Stated problem = Identify every line of the material below that contains the string "room" and reproduce each of those lines in full.

***** Information given *****

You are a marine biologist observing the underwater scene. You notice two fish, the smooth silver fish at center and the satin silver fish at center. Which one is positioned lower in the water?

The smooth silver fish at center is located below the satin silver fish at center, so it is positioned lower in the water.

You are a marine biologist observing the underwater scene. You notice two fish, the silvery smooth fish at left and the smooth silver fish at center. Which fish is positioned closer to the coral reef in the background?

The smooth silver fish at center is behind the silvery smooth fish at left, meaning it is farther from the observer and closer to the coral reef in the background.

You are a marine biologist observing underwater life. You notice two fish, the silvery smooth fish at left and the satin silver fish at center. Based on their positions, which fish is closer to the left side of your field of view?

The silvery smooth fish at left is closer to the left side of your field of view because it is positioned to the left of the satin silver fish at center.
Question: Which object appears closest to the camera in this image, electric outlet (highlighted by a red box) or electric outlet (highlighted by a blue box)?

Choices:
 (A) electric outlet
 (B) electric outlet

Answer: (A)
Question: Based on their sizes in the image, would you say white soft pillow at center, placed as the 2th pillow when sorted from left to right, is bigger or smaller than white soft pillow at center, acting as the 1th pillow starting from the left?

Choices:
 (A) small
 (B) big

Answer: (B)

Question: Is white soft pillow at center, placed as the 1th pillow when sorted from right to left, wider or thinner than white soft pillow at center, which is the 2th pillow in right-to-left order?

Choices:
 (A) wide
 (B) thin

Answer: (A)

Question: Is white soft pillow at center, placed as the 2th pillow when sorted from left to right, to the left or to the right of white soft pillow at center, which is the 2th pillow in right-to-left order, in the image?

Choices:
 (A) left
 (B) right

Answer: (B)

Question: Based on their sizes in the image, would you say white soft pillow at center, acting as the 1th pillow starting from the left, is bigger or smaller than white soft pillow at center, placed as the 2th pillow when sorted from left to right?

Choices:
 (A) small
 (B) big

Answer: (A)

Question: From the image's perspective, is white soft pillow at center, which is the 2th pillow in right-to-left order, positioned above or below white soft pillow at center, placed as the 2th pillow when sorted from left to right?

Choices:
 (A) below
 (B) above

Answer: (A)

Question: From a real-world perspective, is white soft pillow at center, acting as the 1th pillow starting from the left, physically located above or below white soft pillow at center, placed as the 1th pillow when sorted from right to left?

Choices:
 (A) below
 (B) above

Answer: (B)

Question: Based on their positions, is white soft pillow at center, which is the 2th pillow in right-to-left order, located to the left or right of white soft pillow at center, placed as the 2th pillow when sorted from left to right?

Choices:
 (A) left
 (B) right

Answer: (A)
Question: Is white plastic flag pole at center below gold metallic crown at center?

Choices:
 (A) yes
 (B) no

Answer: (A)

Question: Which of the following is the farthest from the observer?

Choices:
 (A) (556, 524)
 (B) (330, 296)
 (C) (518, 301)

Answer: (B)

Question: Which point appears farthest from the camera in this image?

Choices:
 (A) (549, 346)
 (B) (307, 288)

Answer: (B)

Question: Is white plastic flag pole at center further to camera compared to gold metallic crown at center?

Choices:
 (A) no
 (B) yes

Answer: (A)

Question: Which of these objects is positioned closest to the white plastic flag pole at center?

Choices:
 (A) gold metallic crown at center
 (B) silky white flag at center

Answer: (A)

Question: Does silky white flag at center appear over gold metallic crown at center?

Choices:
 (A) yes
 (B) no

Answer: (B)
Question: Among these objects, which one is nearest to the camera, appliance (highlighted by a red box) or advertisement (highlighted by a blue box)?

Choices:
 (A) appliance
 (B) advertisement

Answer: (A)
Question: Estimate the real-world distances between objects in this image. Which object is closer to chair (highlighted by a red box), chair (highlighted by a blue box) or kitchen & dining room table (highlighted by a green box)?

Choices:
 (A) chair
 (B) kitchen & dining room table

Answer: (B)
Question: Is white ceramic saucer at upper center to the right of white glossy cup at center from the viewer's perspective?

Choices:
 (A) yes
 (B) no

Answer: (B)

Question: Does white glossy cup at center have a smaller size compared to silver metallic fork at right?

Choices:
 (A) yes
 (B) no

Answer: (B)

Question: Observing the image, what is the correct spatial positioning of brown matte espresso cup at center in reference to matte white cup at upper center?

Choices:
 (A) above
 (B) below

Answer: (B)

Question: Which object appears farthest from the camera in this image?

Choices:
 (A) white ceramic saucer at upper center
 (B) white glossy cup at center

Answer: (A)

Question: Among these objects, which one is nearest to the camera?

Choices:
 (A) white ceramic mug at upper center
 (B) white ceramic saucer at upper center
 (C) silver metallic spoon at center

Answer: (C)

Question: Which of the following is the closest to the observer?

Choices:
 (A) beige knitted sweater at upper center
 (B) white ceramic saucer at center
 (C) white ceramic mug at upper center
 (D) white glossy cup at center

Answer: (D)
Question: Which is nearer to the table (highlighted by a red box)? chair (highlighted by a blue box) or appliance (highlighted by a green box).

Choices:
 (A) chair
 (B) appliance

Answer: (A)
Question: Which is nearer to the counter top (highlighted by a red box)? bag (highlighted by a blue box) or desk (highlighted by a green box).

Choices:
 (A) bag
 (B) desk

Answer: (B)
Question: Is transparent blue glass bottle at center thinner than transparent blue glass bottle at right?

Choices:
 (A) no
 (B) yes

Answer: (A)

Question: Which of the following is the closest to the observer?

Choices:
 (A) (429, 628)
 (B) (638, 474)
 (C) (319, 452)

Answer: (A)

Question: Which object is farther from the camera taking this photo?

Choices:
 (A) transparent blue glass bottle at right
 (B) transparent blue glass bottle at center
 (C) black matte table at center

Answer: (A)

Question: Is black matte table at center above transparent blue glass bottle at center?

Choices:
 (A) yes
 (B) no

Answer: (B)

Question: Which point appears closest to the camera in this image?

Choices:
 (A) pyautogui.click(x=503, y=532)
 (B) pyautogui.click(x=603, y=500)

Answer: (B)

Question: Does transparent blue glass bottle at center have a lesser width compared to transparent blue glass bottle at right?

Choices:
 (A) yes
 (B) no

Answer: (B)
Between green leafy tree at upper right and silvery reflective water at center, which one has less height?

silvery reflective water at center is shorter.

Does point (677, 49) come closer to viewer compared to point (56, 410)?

*****

Result of this exercise =
Question: Estimate the real-world distances between objects in this image. Which object is closer to chair (highlighted by a red box), chair (highlighted by a blue box) or kitchen & dining room table (highlighted by a green box)?
 (B) kitchen & dining room table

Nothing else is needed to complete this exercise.